About this task
Extract from the listing each line in which the word "white" appears.

---------- Information provided ----------

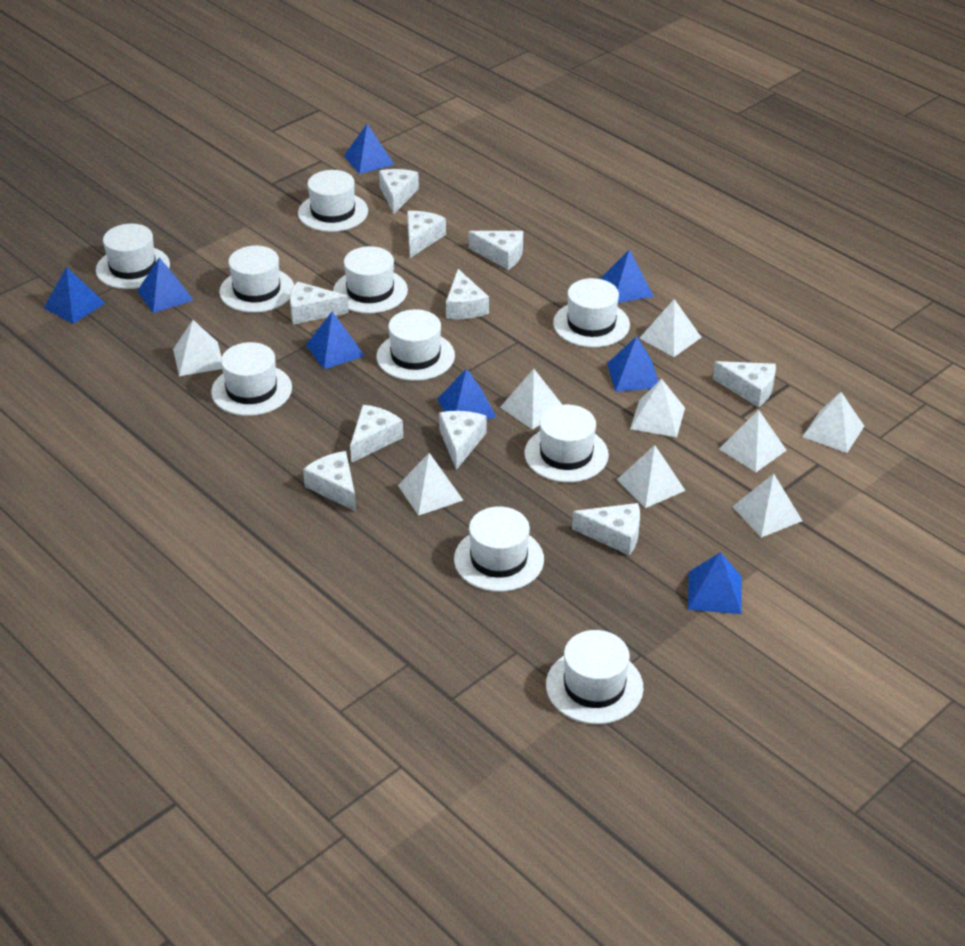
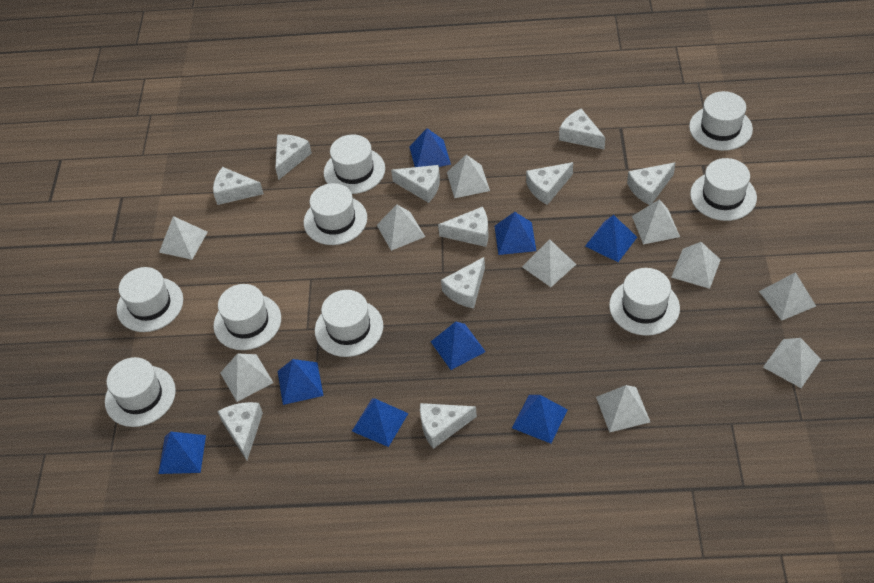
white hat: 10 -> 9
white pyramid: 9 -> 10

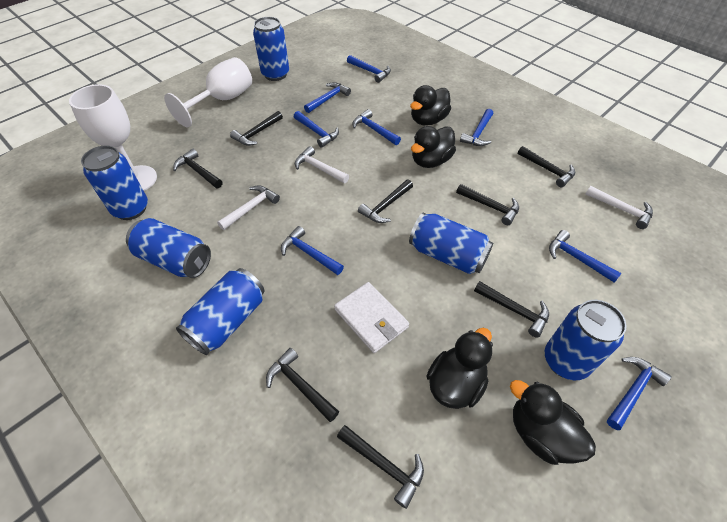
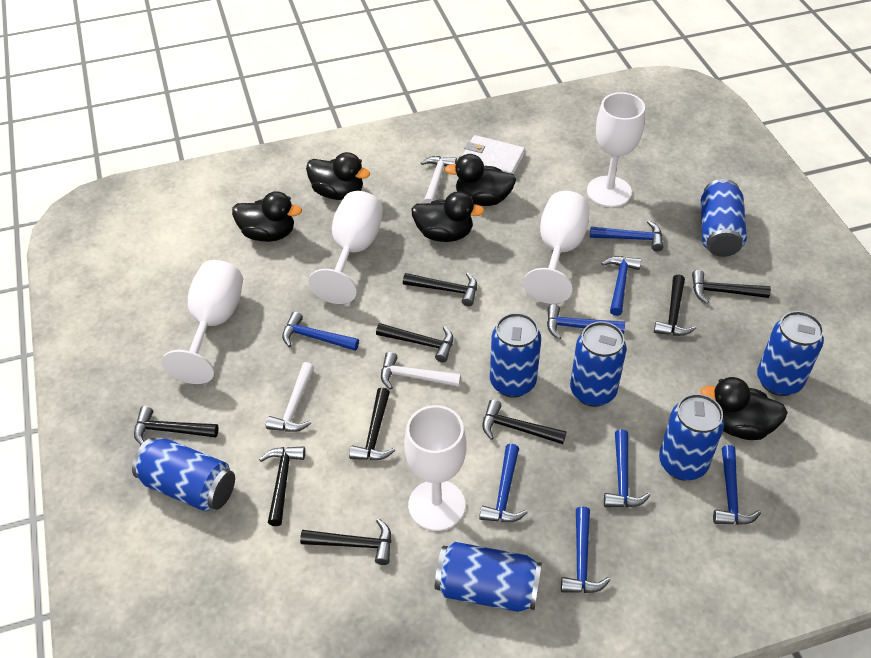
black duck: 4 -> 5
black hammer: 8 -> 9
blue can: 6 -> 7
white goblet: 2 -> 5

----------
---------- Information provided ----------

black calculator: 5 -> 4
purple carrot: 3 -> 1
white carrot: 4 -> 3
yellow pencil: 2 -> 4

----------

Result of this exercise
white hat: 10 -> 9
white pyramid: 9 -> 10
white goblet: 2 -> 5
white carrot: 4 -> 3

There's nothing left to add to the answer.